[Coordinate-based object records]
-=-=-=-=-

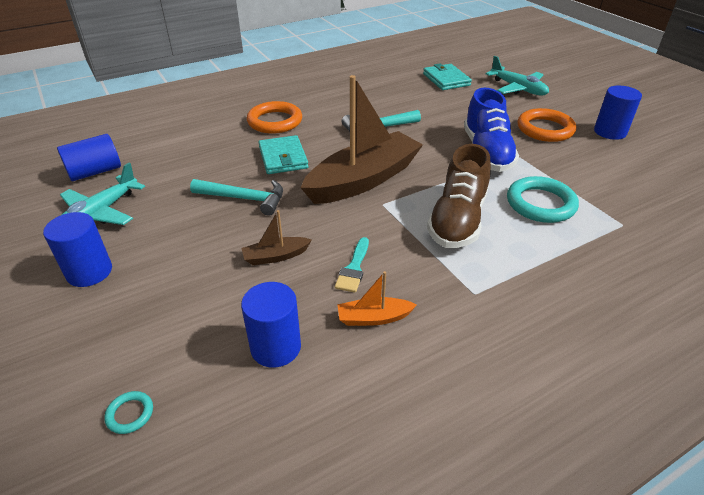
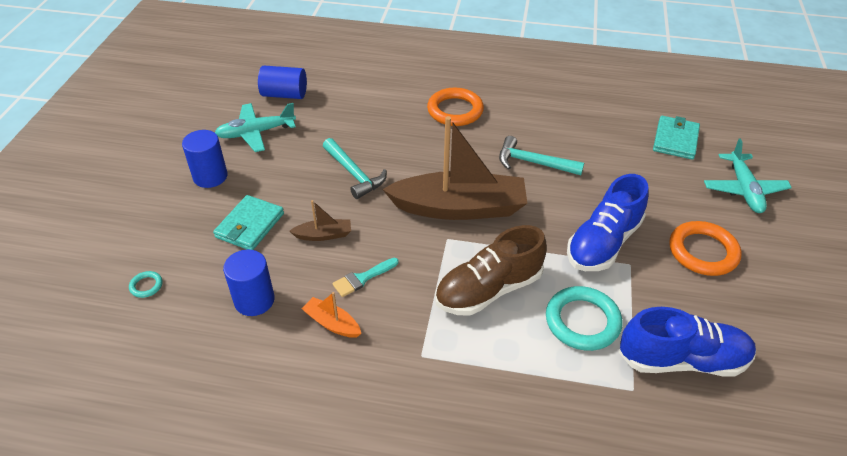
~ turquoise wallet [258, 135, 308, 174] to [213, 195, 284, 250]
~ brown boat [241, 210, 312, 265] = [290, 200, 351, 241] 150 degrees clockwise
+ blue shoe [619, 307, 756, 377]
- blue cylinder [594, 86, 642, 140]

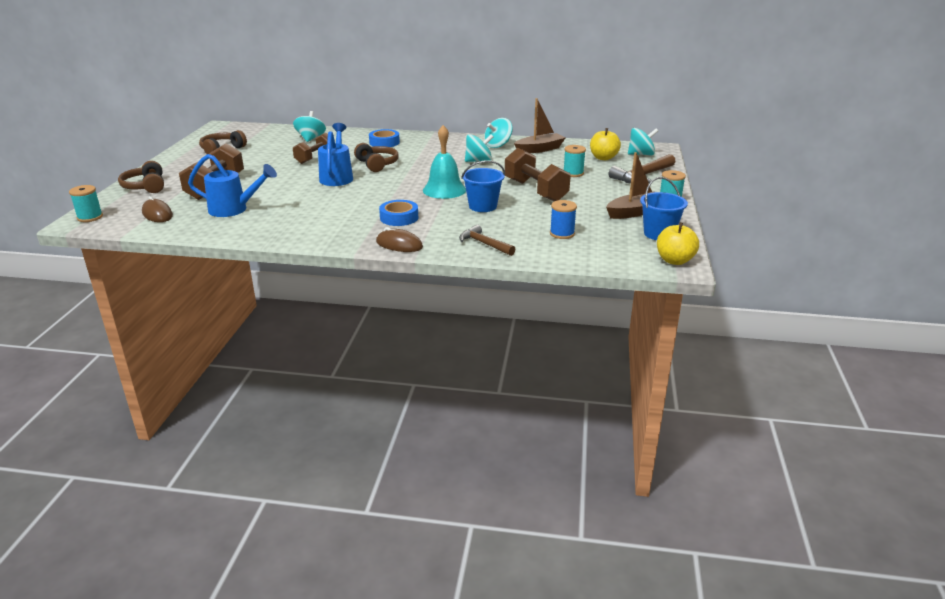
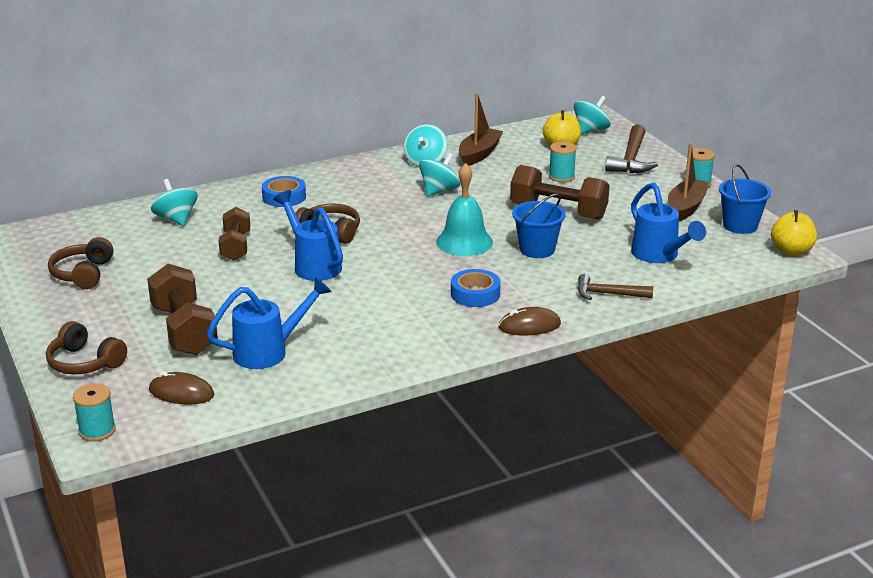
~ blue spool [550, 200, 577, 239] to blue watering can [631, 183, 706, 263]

-=-=-=-=-

§ **Problem to solve**
For the records above, give every line again exactly and skip the pictures.

§ **Exercise answer**
~ turquoise wallet [258, 135, 308, 174] to [213, 195, 284, 250]
~ brown boat [241, 210, 312, 265] = [290, 200, 351, 241] 150 degrees clockwise
+ blue shoe [619, 307, 756, 377]
- blue cylinder [594, 86, 642, 140]

~ blue spool [550, 200, 577, 239] to blue watering can [631, 183, 706, 263]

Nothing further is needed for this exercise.